++++ Source information
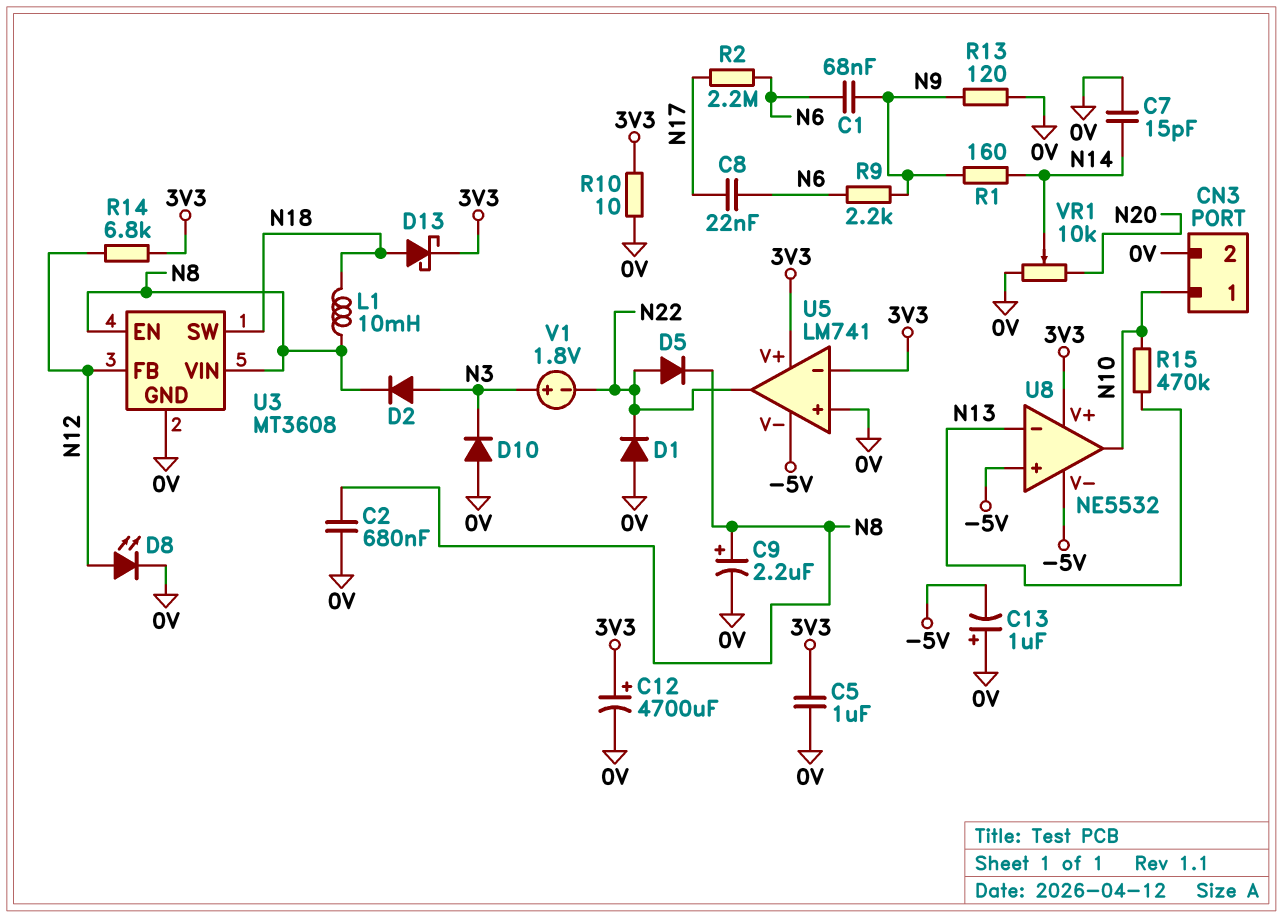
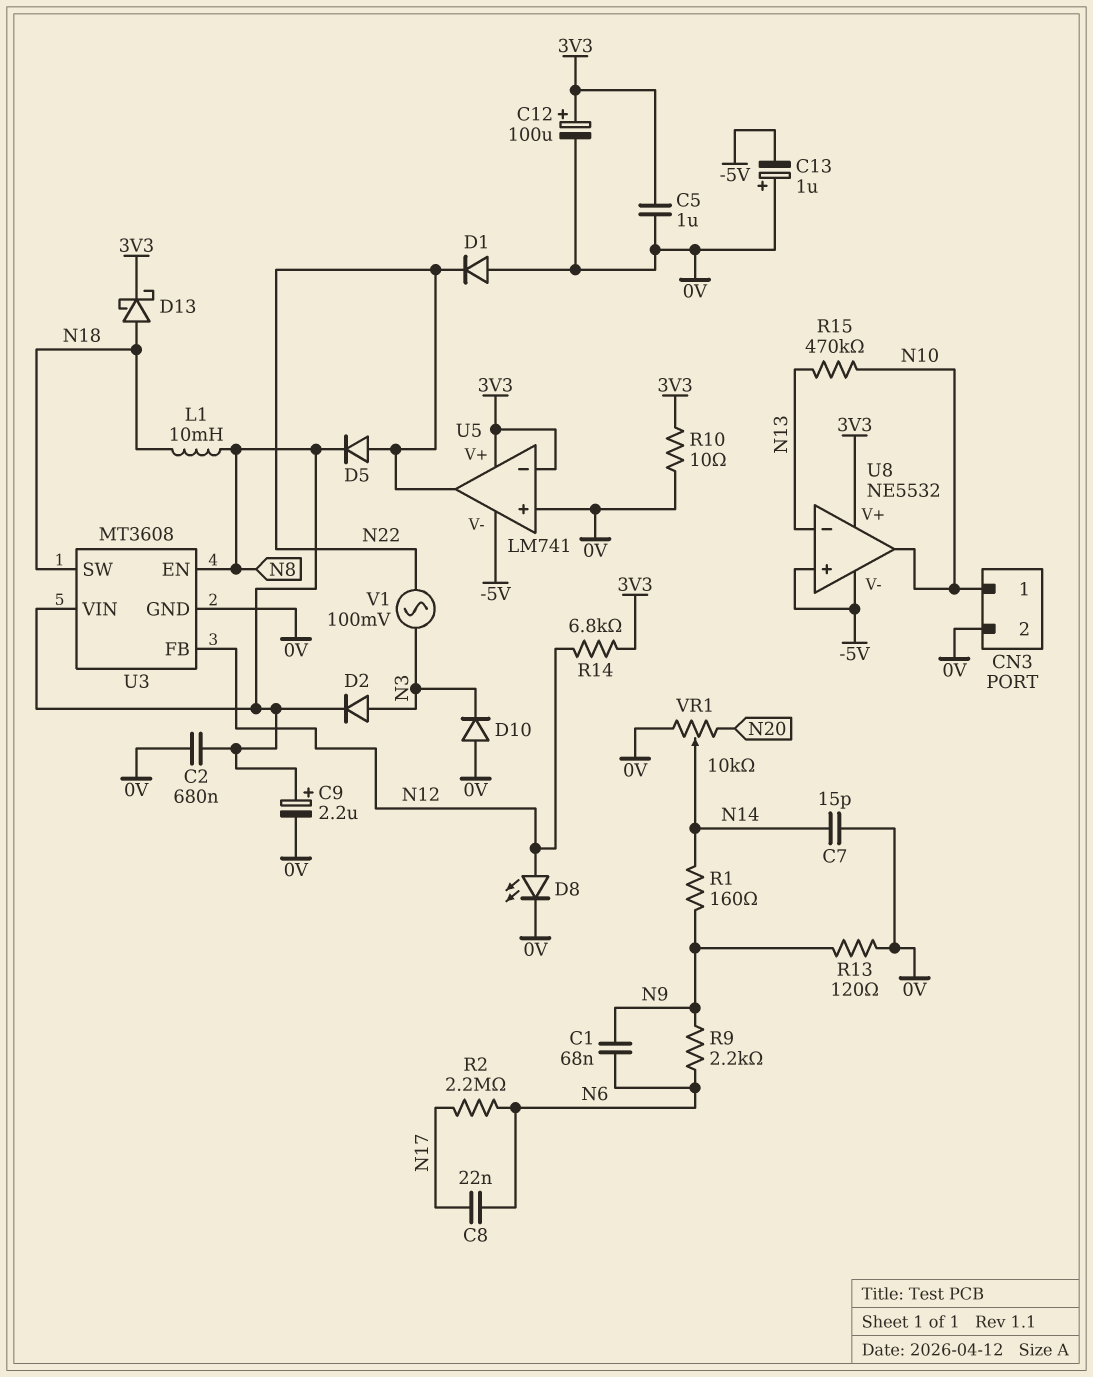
C12: 4700uF (plus 3V3, minus 0V) -> 100uF (plus 3V3, minus 0V)
V1: 1.8V (plus N3, minus N22) -> AC 100mV (N3, N22)

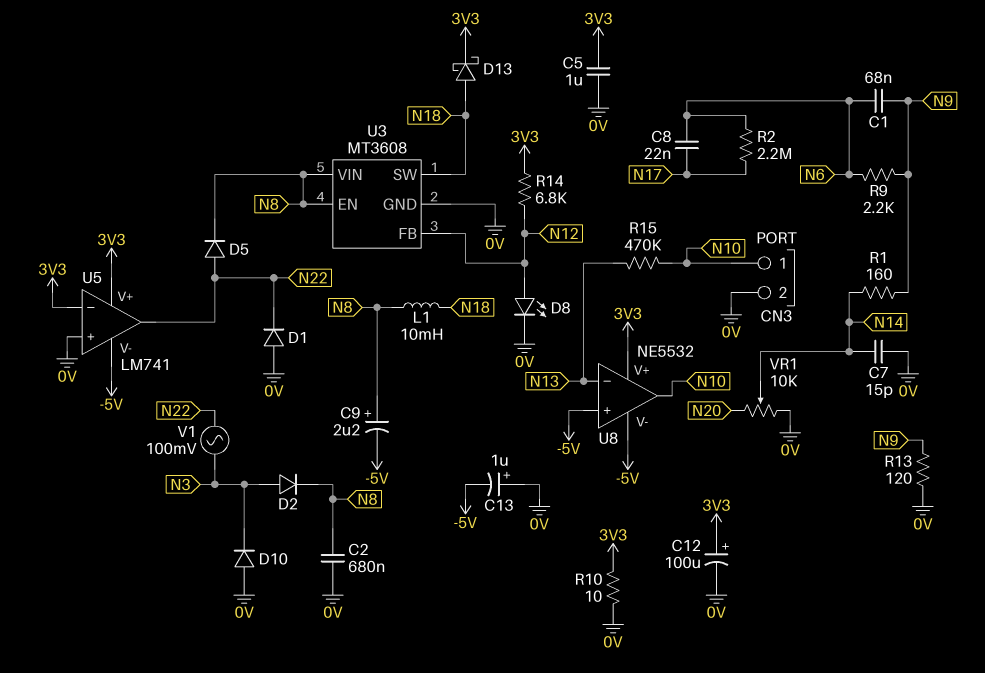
C9: 2.2uF (plus N8, minus 0V) -> 2.2uF (plus N8, minus -5V)

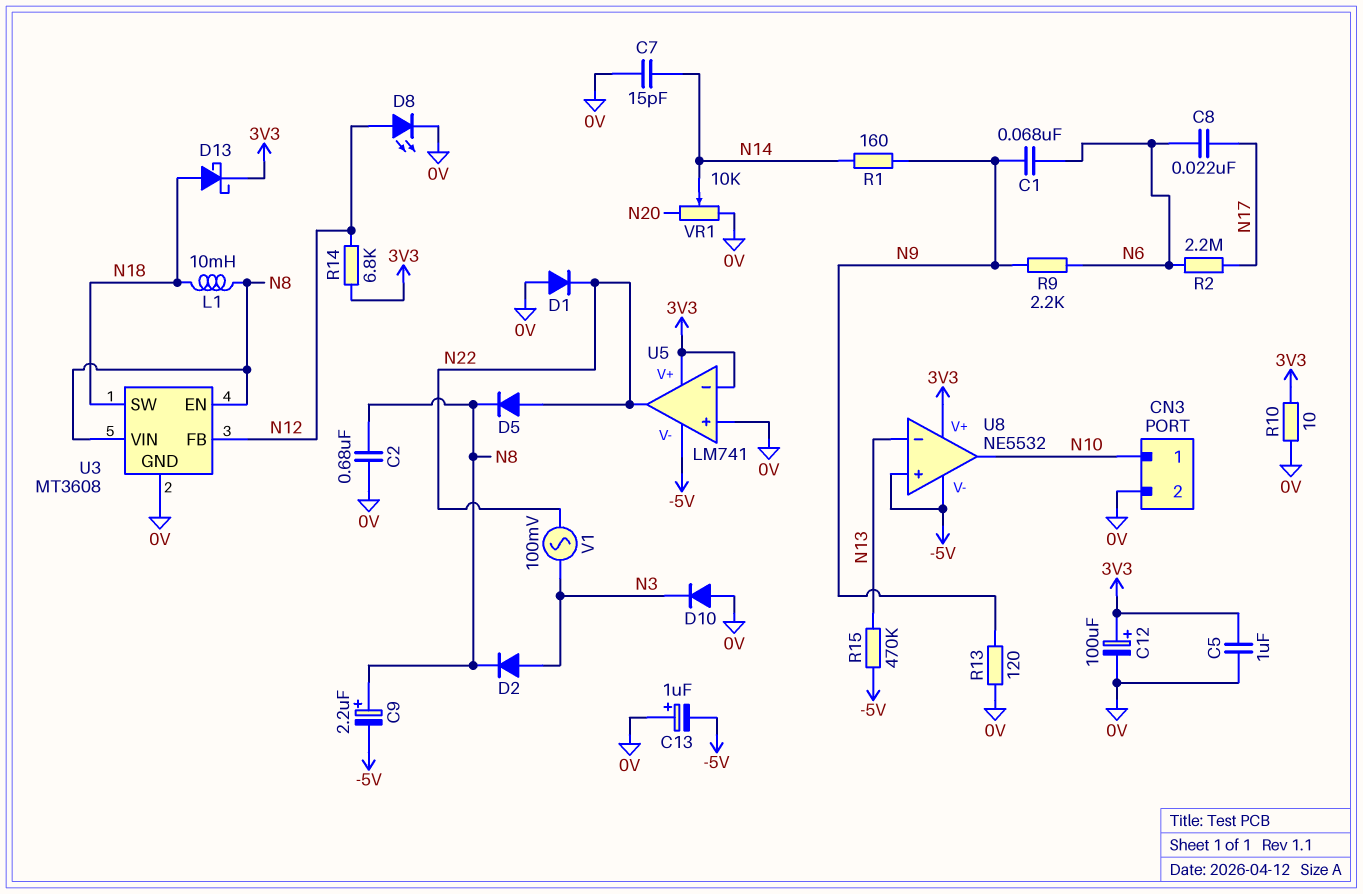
R15: 470k (N10, N13) -> 470k (-5V, N13)

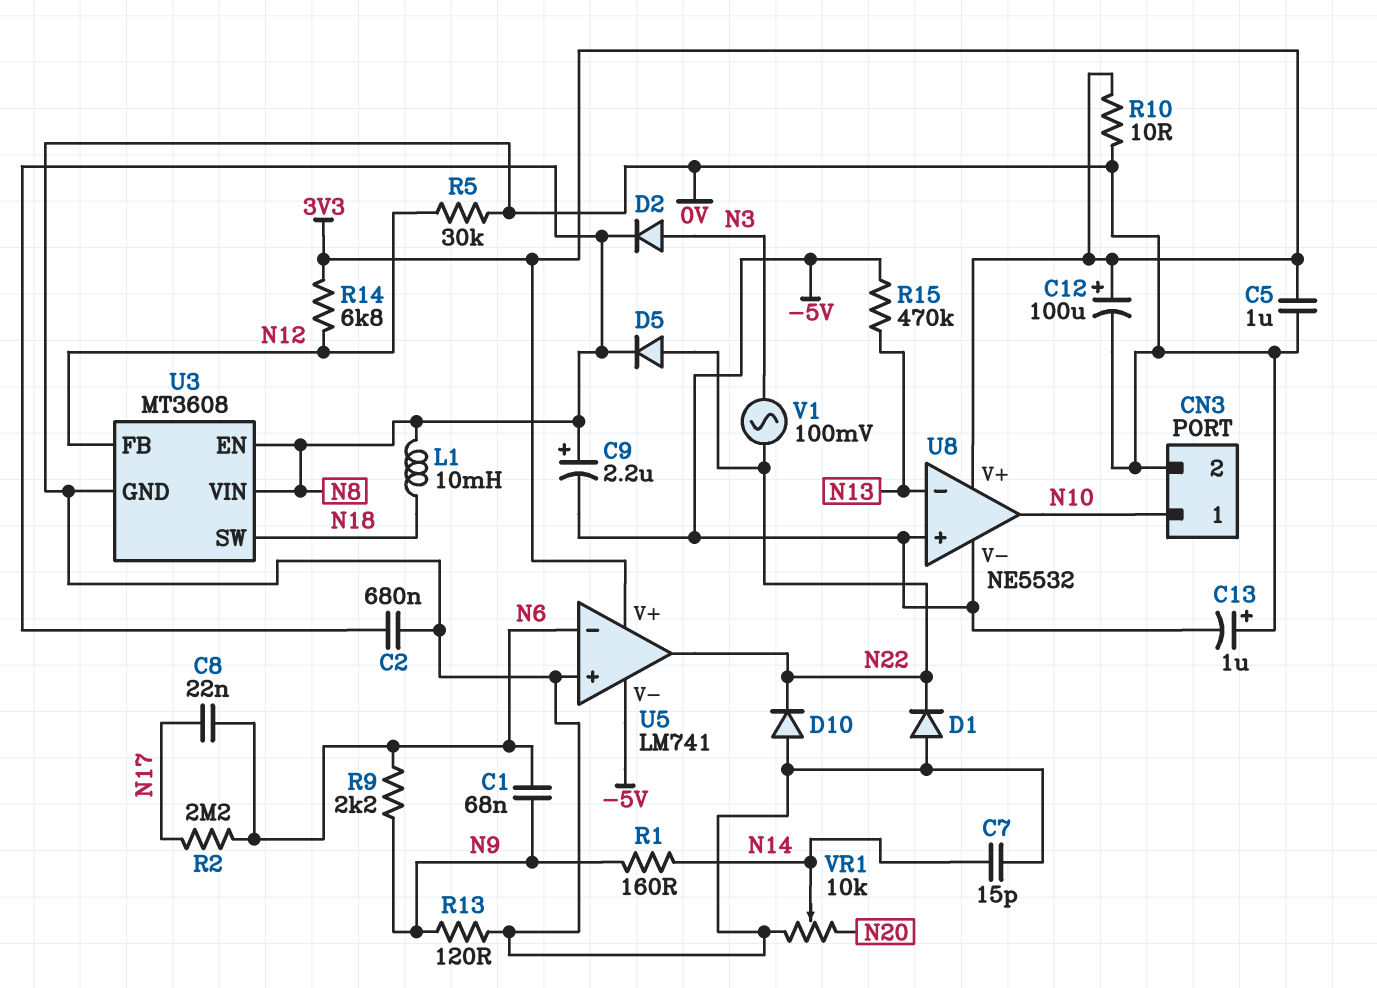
D8: LED (A N12, K 0V) -> none
D10: diode (A 0V, K N3) -> diode (A 0V, K N22)
D13: schottky (A N18, K 3V3) -> none
R5: none -> 30k (0V, N12)
U5 pin in-: 3V3 -> N6

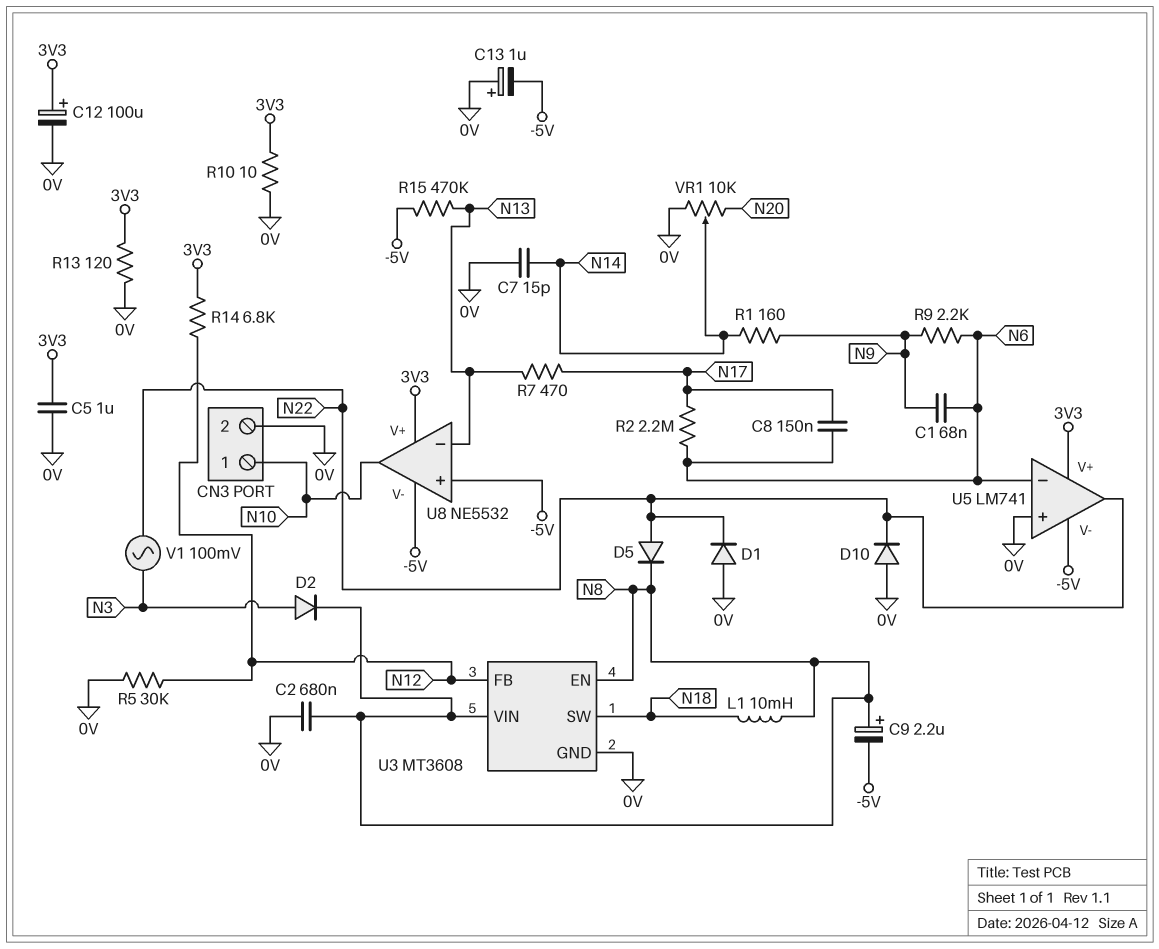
C8: 22nF (N6, N17) -> 150nF (N6, N17)
R7: none -> 470 (N13, N17)
R13: 120 (0V, N9) -> 120 (0V, 3V3)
++++++++
● Task directions
Every line above with the string "plus" in it needs to be copied.

● Result below
C12: 4700uF (plus 3V3, minus 0V) -> 100uF (plus 3V3, minus 0V)
V1: 1.8V (plus N3, minus N22) -> AC 100mV (N3, N22)
C9: 2.2uF (plus N8, minus 0V) -> 2.2uF (plus N8, minus -5V)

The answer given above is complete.